> EXERCISE INSTRUCTIONS
Starting at the line with "R7: 8.2k (CTL, OSC) -> 8.2k (CTL, LOAD)" and ending at the line with "T4: PNP BC327", print exactly the lines of the entries below. Pictures do not belong in the copy.

> EXERCISE MATERIAL
┏━━

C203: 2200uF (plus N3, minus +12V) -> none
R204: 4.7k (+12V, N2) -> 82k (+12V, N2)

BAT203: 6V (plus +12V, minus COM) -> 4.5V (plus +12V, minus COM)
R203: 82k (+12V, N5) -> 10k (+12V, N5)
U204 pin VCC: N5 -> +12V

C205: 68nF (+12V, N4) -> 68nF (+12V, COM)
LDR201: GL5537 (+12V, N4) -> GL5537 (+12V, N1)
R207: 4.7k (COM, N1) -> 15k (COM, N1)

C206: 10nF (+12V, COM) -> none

┗━━
┏━━

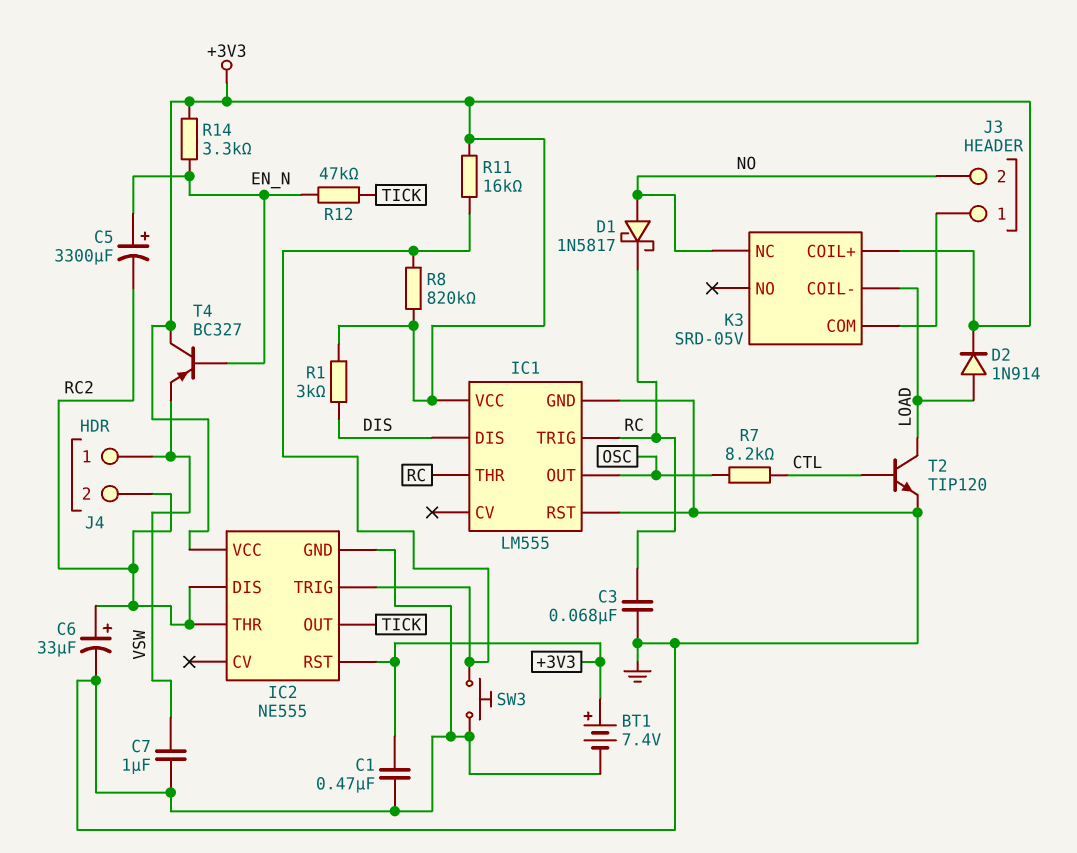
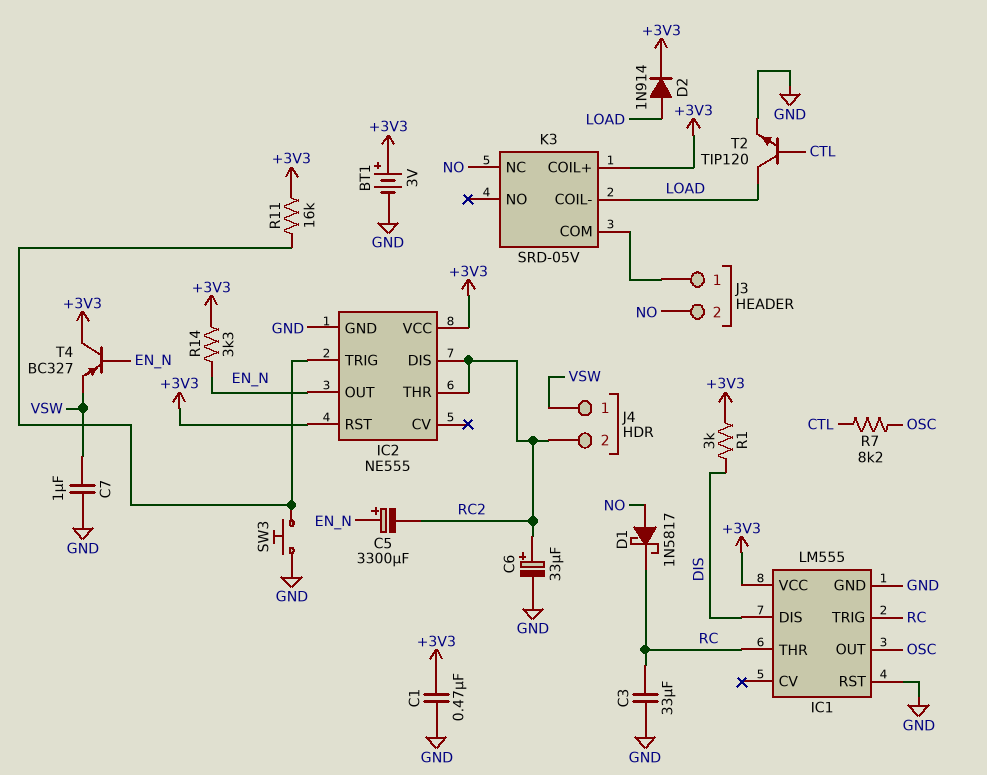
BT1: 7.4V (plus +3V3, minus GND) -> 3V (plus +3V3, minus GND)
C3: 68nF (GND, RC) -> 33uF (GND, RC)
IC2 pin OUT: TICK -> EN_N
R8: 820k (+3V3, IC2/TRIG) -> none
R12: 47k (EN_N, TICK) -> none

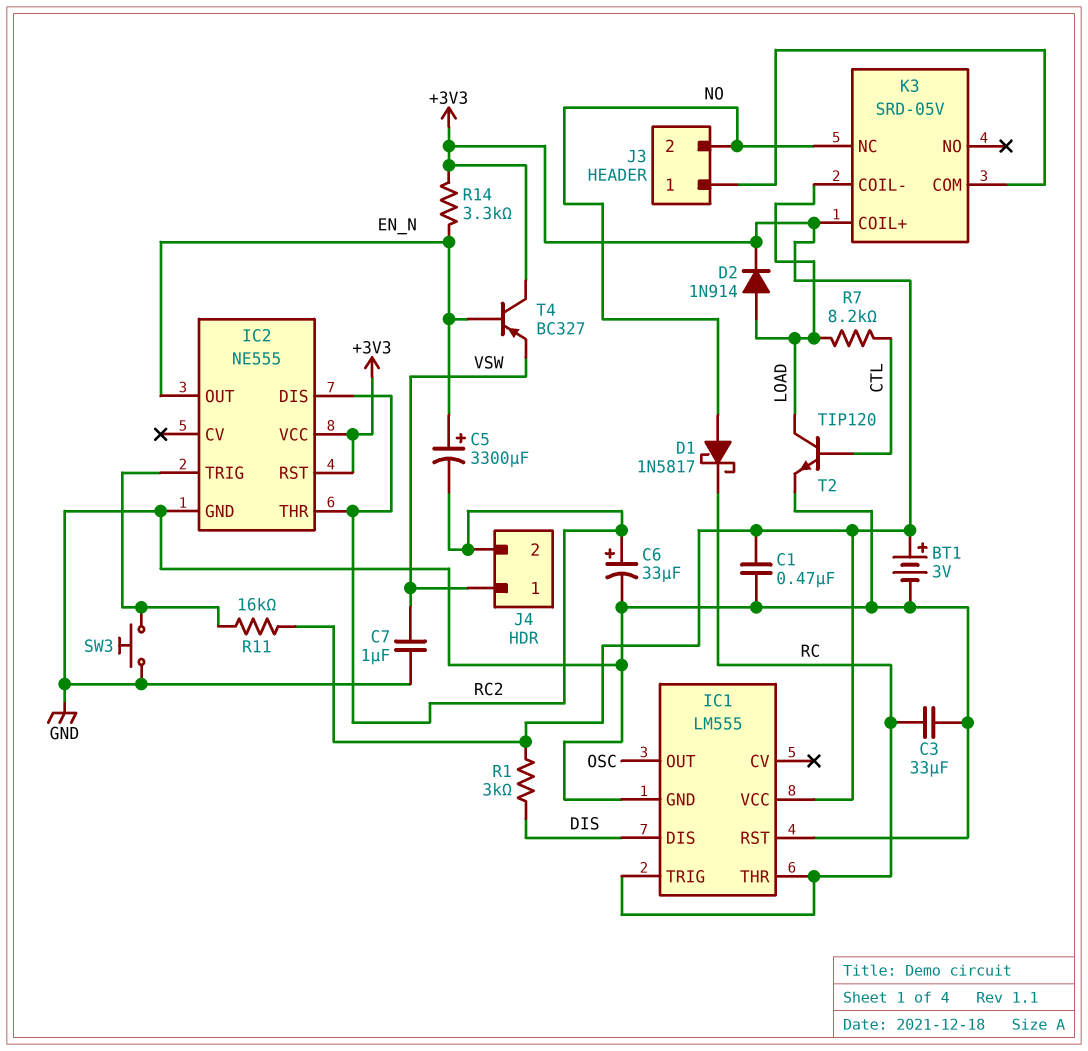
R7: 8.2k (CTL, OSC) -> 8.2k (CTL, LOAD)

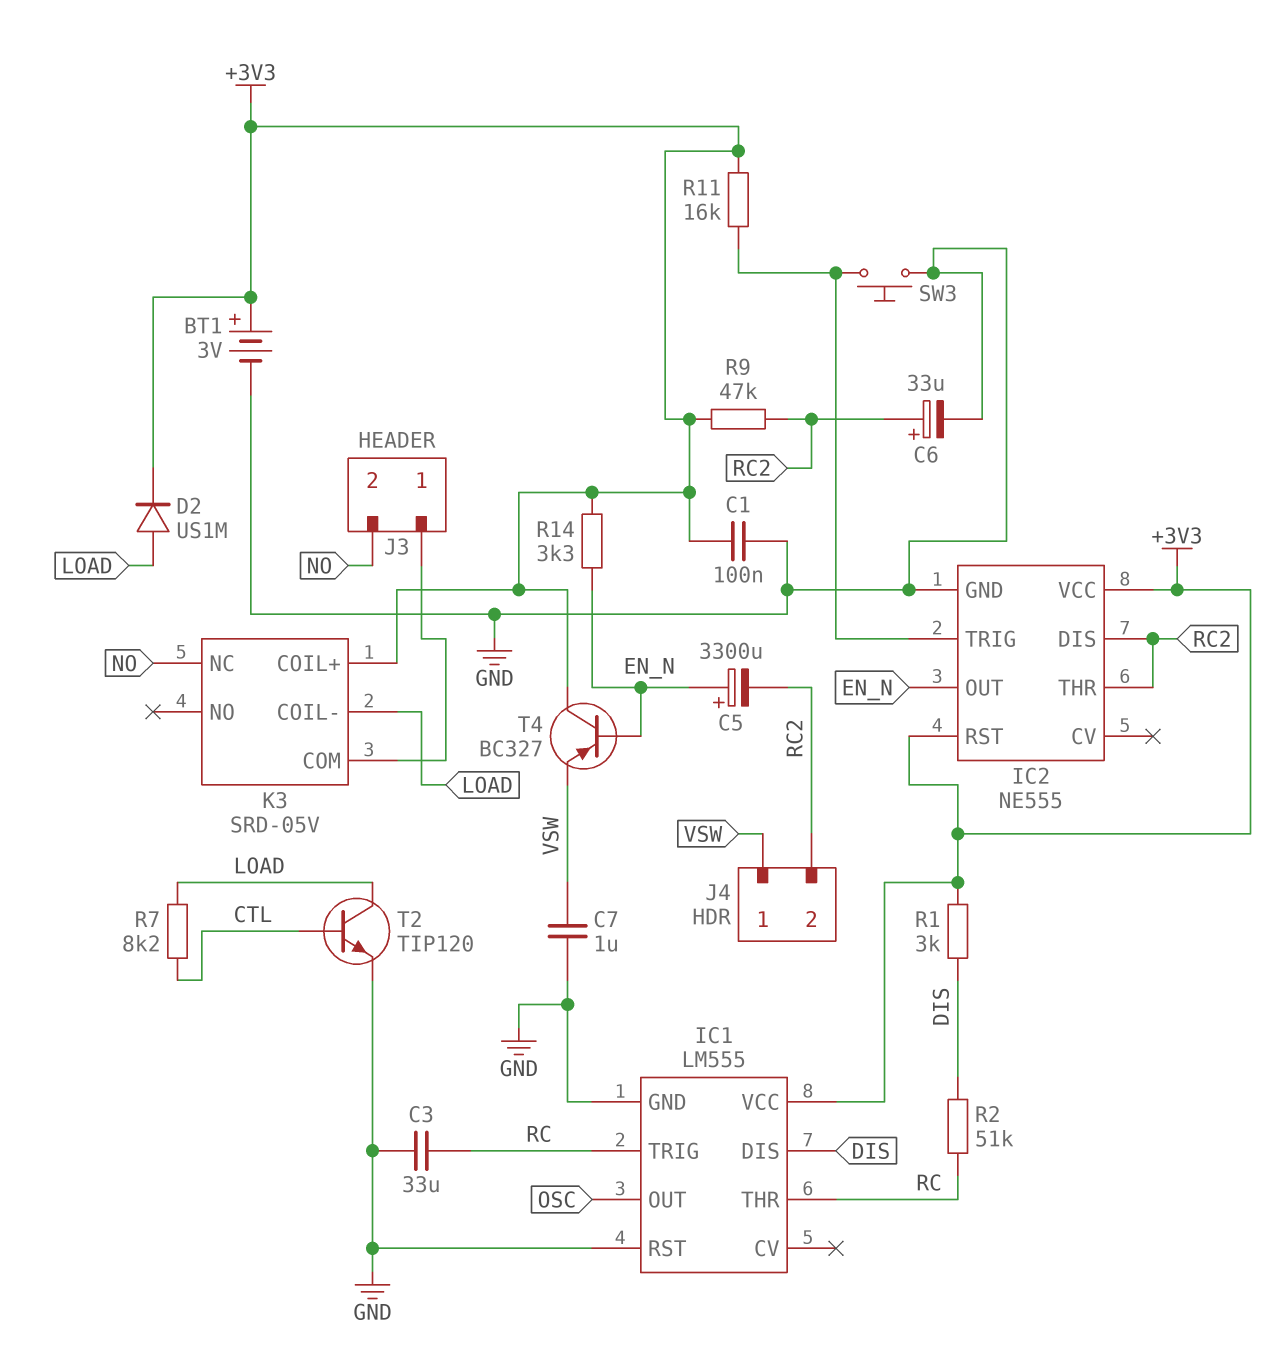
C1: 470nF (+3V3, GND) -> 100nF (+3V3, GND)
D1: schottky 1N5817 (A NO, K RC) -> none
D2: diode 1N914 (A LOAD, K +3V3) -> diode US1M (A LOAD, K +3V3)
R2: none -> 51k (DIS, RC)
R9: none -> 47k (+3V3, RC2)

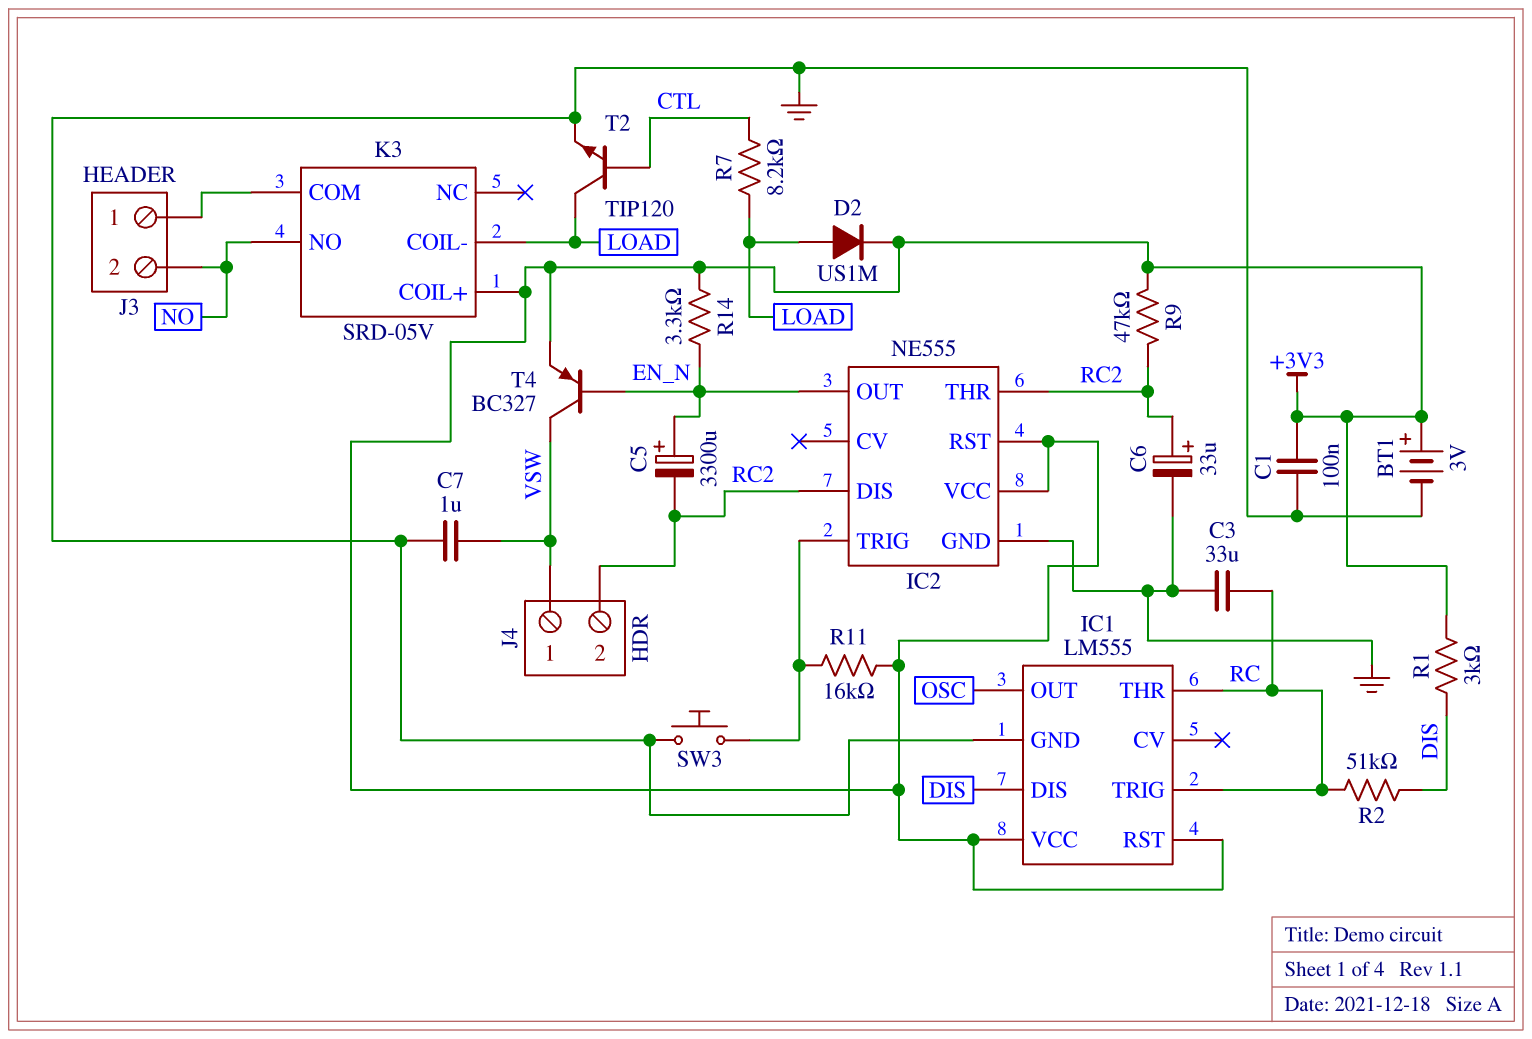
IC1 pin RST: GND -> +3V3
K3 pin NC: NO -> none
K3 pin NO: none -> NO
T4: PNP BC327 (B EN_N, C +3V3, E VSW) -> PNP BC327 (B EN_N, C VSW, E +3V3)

┗━━
┏━━

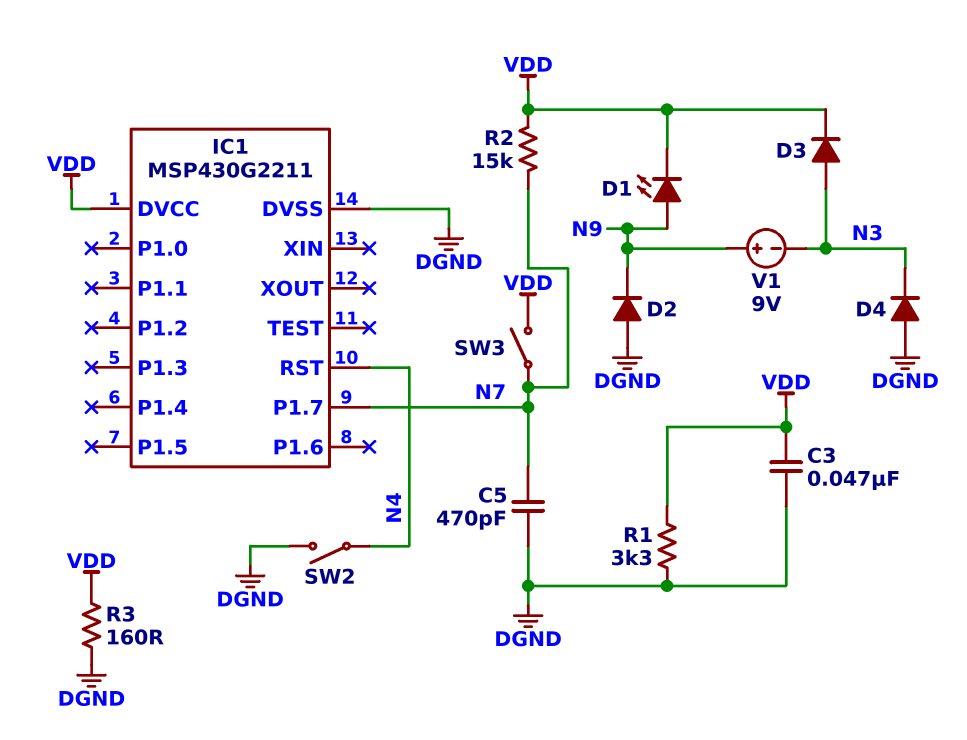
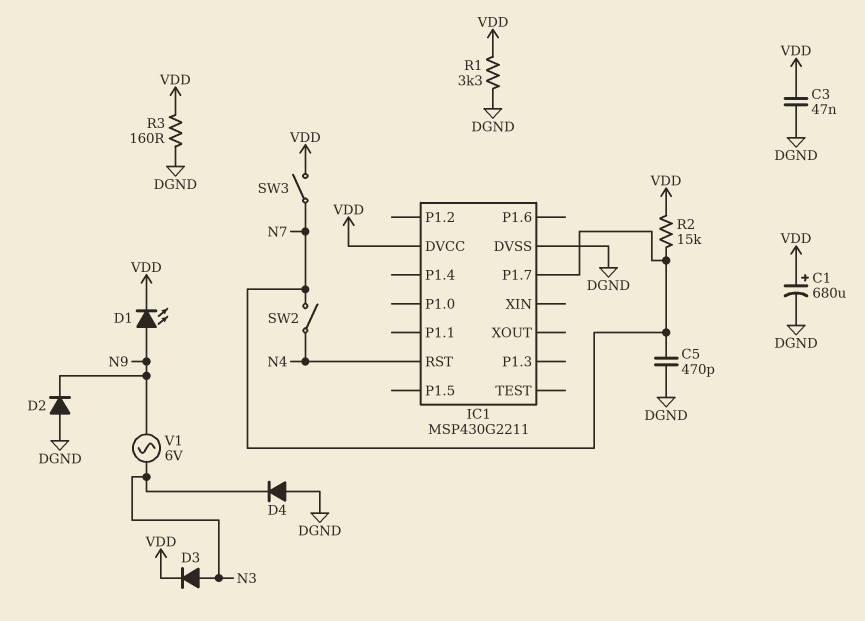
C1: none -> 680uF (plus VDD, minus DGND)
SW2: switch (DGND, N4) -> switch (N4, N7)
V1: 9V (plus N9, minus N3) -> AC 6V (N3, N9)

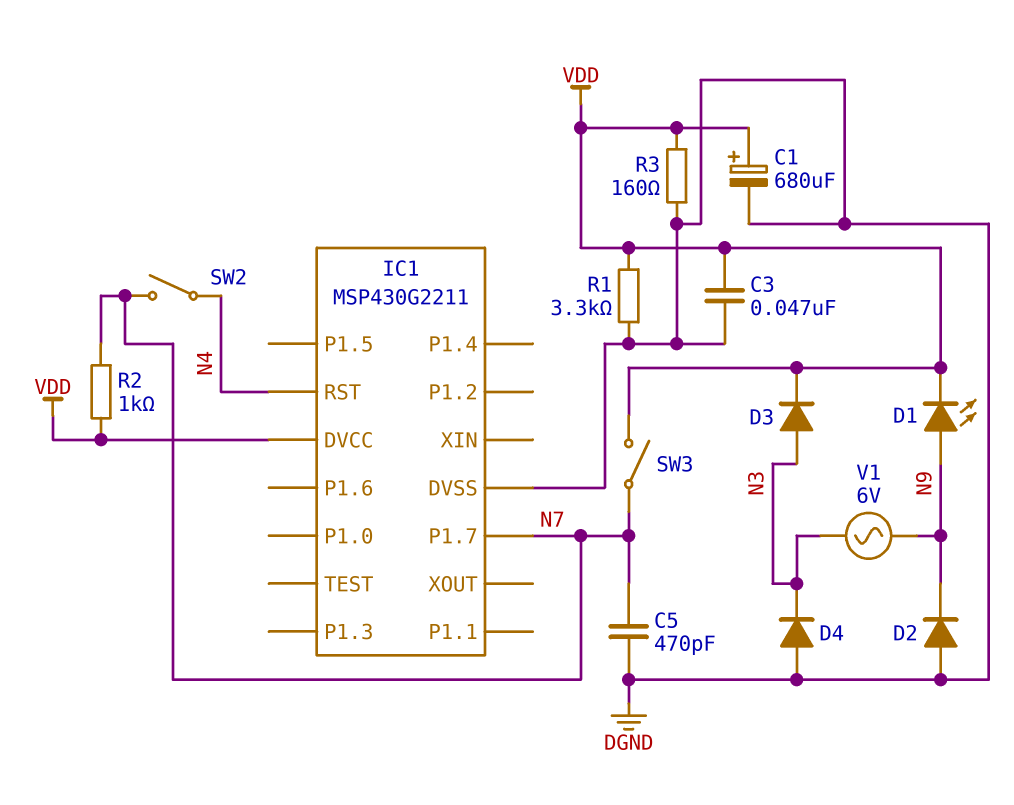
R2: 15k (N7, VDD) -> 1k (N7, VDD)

┗━━

> YOUR RESPONSE
R7: 8.2k (CTL, OSC) -> 8.2k (CTL, LOAD)

C1: 470nF (+3V3, GND) -> 100nF (+3V3, GND)
D1: schottky 1N5817 (A NO, K RC) -> none
D2: diode 1N914 (A LOAD, K +3V3) -> diode US1M (A LOAD, K +3V3)
R2: none -> 51k (DIS, RC)
R9: none -> 47k (+3V3, RC2)

IC1 pin RST: GND -> +3V3
K3 pin NC: NO -> none
K3 pin NO: none -> NO
T4: PNP BC327 (B EN_N, C +3V3, E VSW) -> PNP BC327 (B EN_N, C VSW, E +3V3)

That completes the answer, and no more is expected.